TASK DESCRIPTION: Copy every line below that has the word "camera" in it.

INFORMATION:
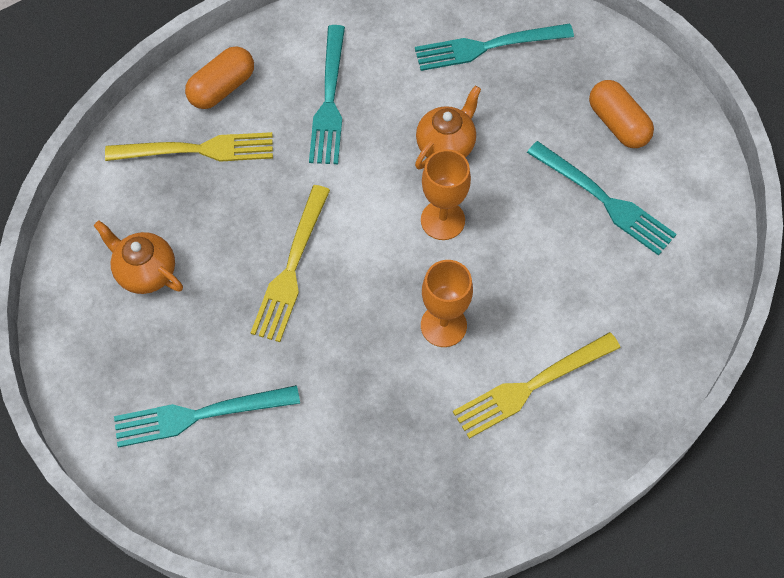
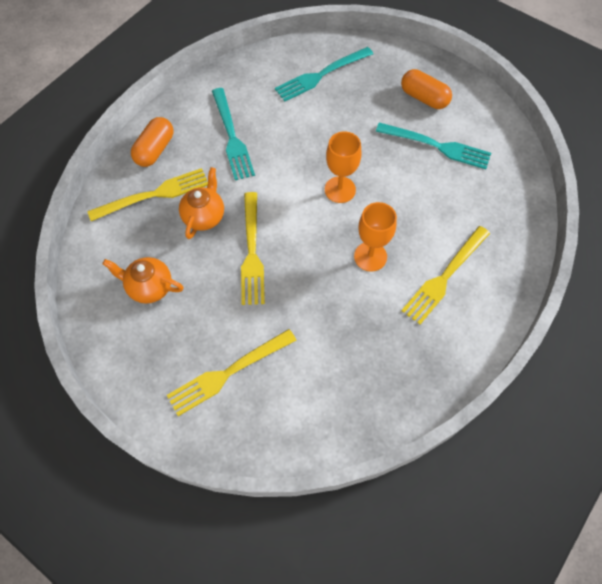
camera: 20 degrees left, 0 degrees up
turquoise fork [114,385,300,448] -> yellow fork [167,329,296,416]
orange teapot [415,86,481,170] -> orange teapot moved to [179,167,224,239]

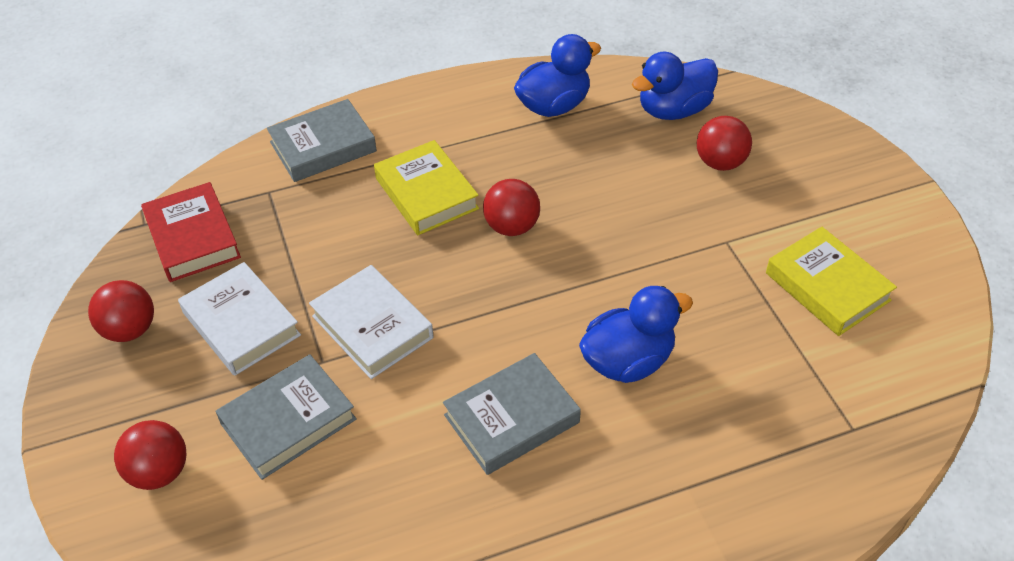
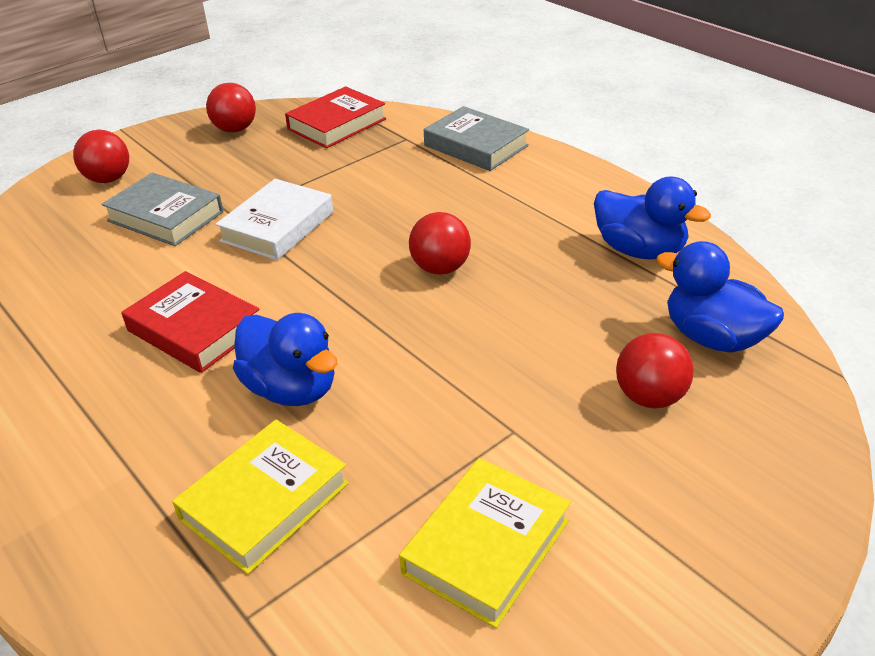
camera: 70 degrees right, 10 degrees down
white book [178,262,301,376] -> none
yellow book [374,140,479,235] -> yellow book moved to [172,420,349,574]
grey book [443,353,581,475] -> red book [121,271,260,373]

OUTPUT FOR THIS EXERCISE:
camera: 20 degrees left, 0 degrees up
camera: 70 degrees right, 10 degrees down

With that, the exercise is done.